- [MATERIAL FOR THE TASK]:
------------
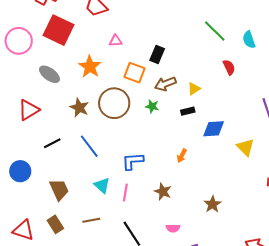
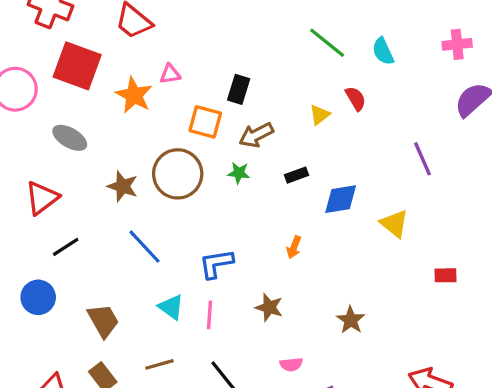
orange star: (90, 67) -> (134, 95), moved
yellow triangle: (194, 89) -> (320, 115), moved
black line: (52, 143) -> (66, 247), moved

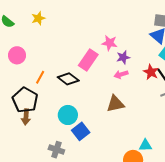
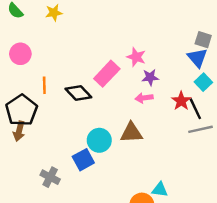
orange line: (40, 77) -> (44, 85), turned -40
cyan circle: (68, 115) -> (99, 140), moved

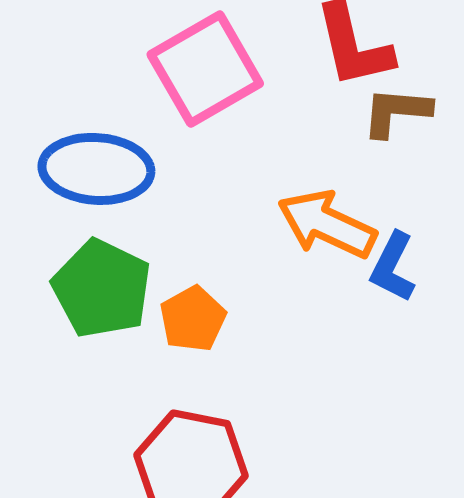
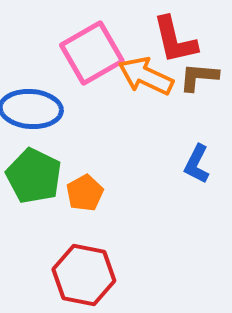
orange arrow: (327, 224) -> (146, 76), moved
------------
- [EXERCISE PROMPT]: Everything in the listing above must be restated word for word, except the images.

- [EXPECTED OUTPUT]:
orange star: (90, 67) -> (134, 95), moved
yellow triangle: (194, 89) -> (320, 115), moved
black line: (52, 143) -> (66, 247), moved

orange line: (40, 77) -> (44, 85), turned -40
cyan circle: (68, 115) -> (99, 140), moved

orange arrow: (327, 224) -> (146, 76), moved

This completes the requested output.